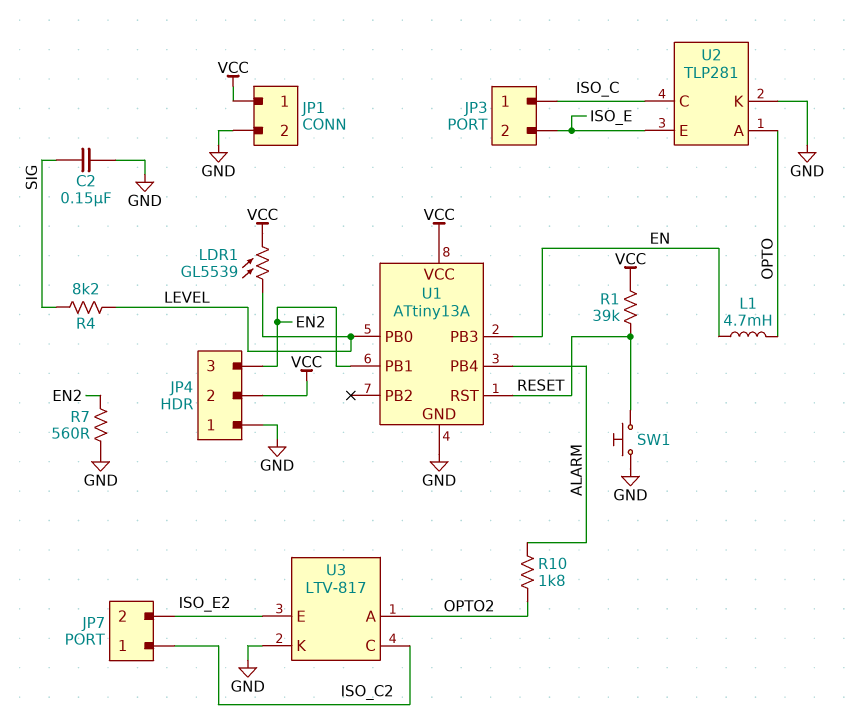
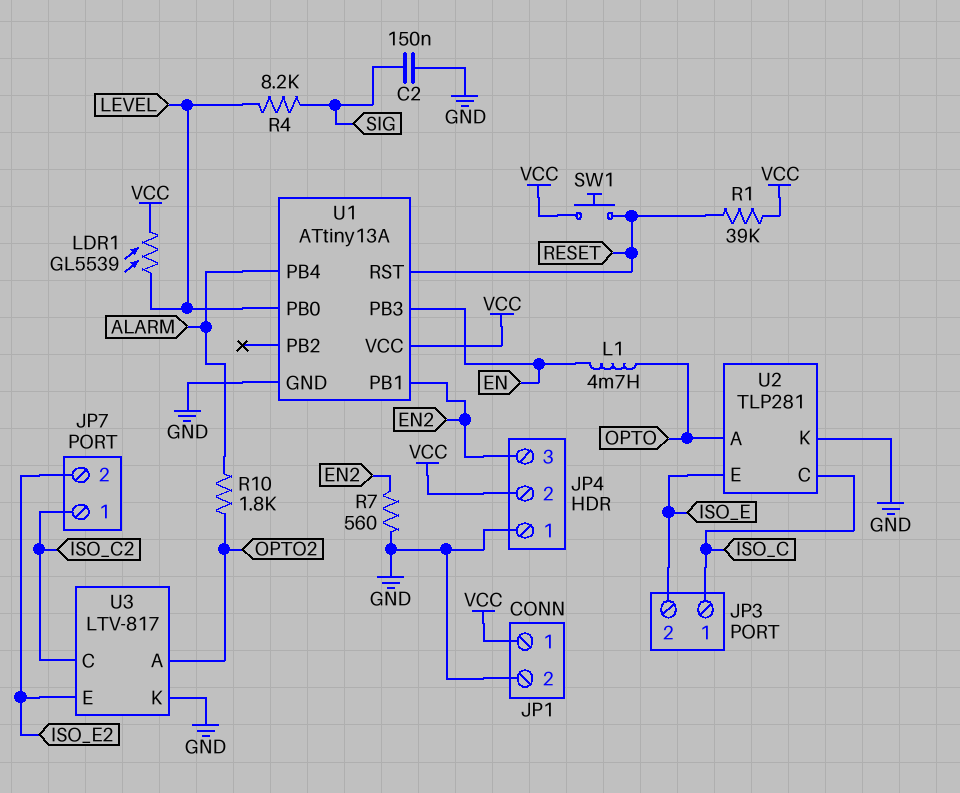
SW1: button (GND, RESET) -> button (RESET, VCC)

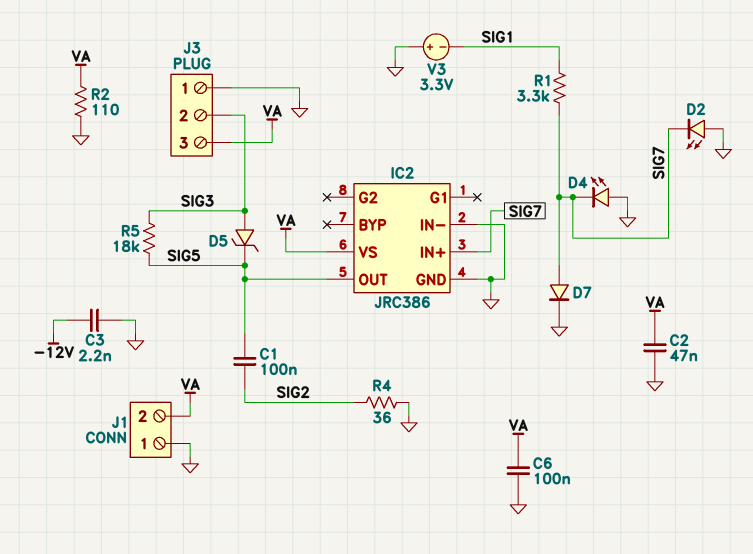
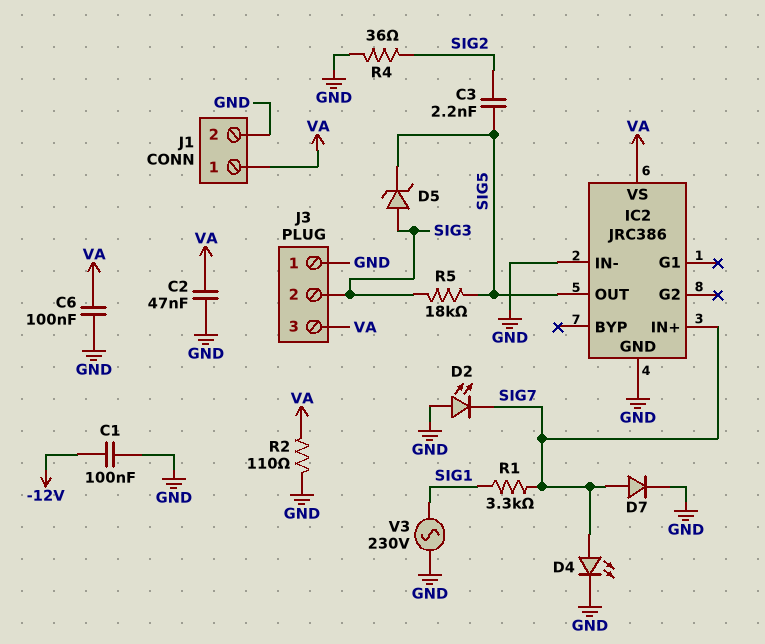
C1: 100nF (SIG2, SIG5) -> 100nF (-12V, GND)
C3: 2.2nF (-12V, GND) -> 2.2nF (SIG2, SIG5)
D4: LED (A GND, K SIG7) -> LED (A SIG7, K GND)
J1 pin 1: GND -> VA
J1 pin 2: VA -> GND
V3: 3.3V (plus GND, minus SIG1) -> AC 230V (GND, SIG1)

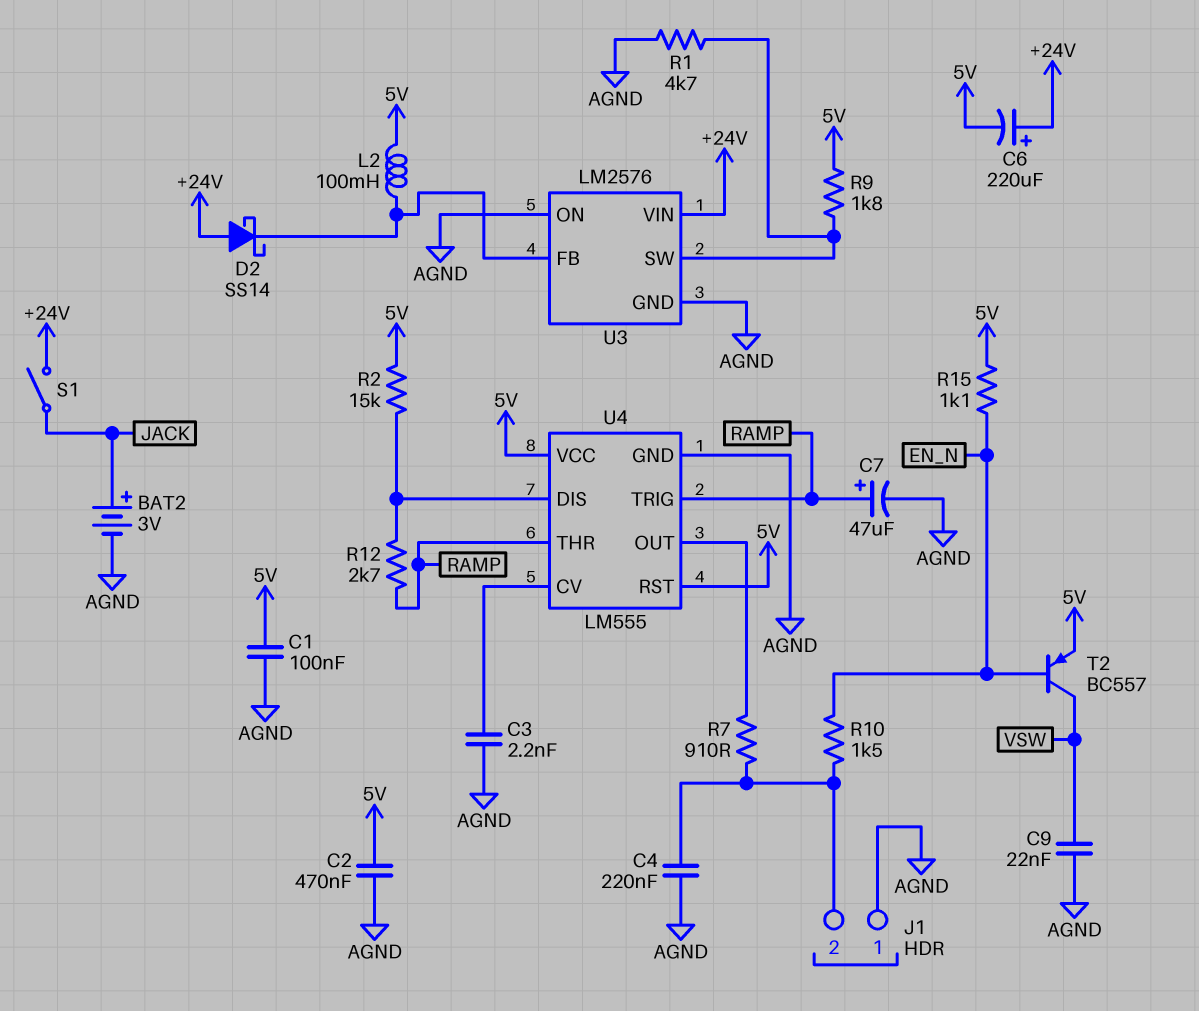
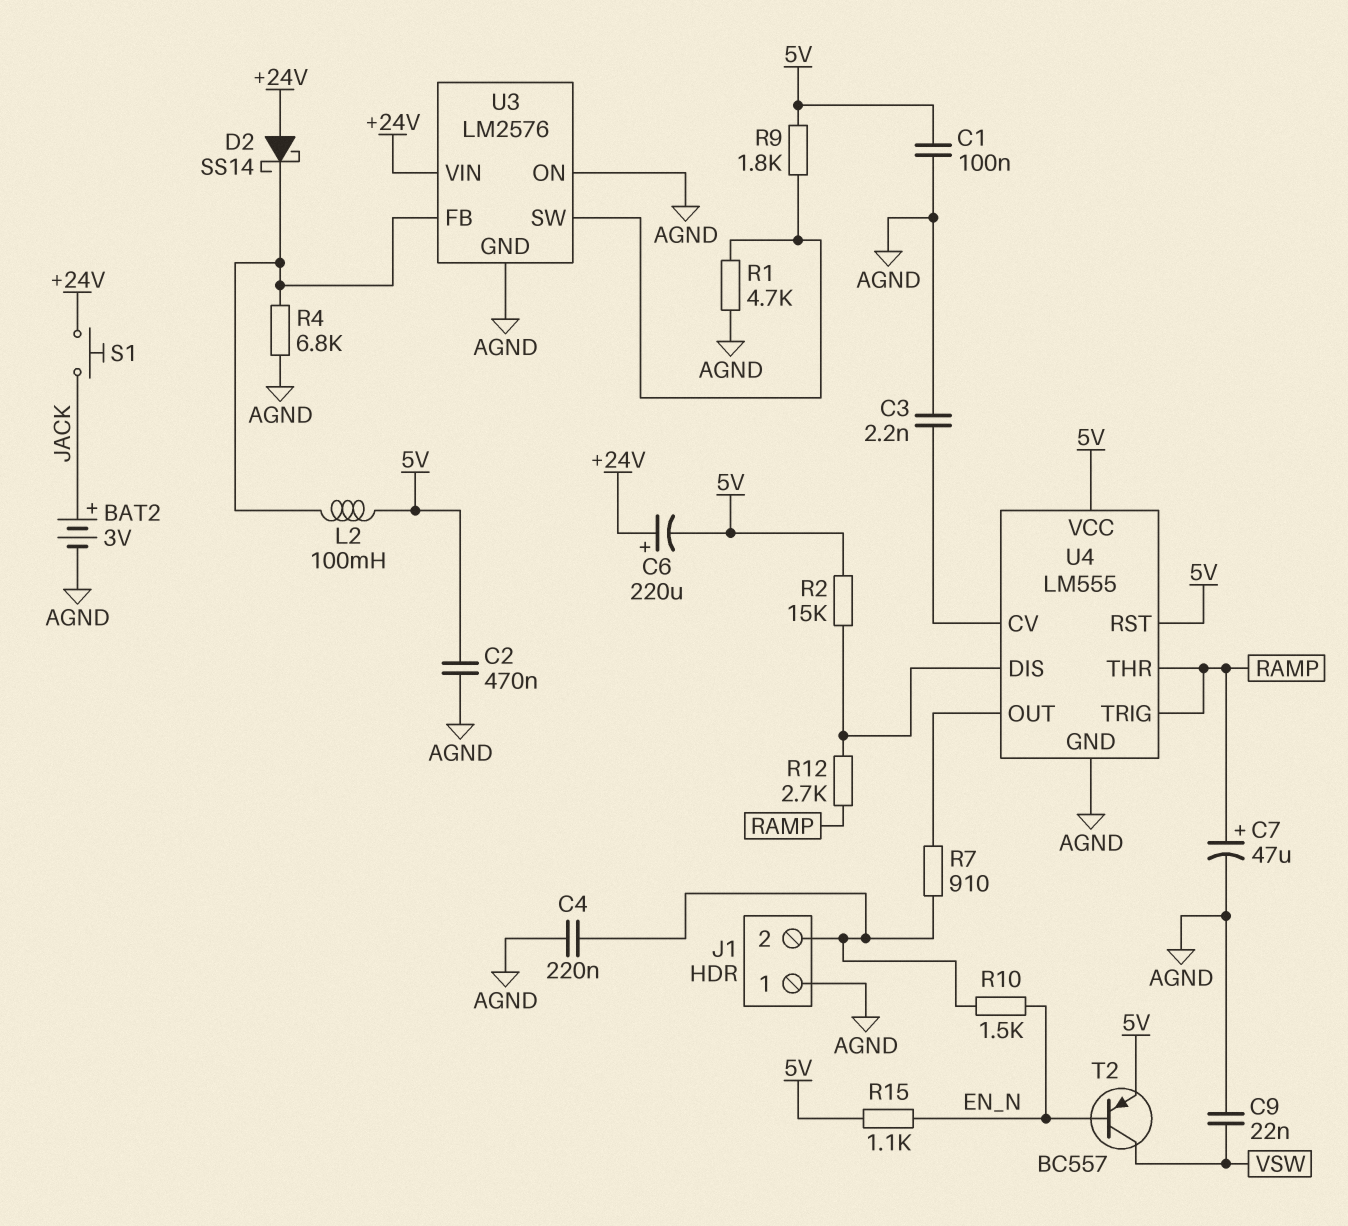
R4: none -> 6.8k (AGND, U3/FB)
S1: switch (+24V, JACK) -> button (+24V, JACK)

▶ Problem requirements: Each entry above is to be given again exactly, and any image in it is to be dropped.

▶ Response:
SW1: button (GND, RESET) -> button (RESET, VCC)

C1: 100nF (SIG2, SIG5) -> 100nF (-12V, GND)
C3: 2.2nF (-12V, GND) -> 2.2nF (SIG2, SIG5)
D4: LED (A GND, K SIG7) -> LED (A SIG7, K GND)
J1 pin 1: GND -> VA
J1 pin 2: VA -> GND
V3: 3.3V (plus GND, minus SIG1) -> AC 230V (GND, SIG1)

R4: none -> 6.8k (AGND, U3/FB)
S1: switch (+24V, JACK) -> button (+24V, JACK)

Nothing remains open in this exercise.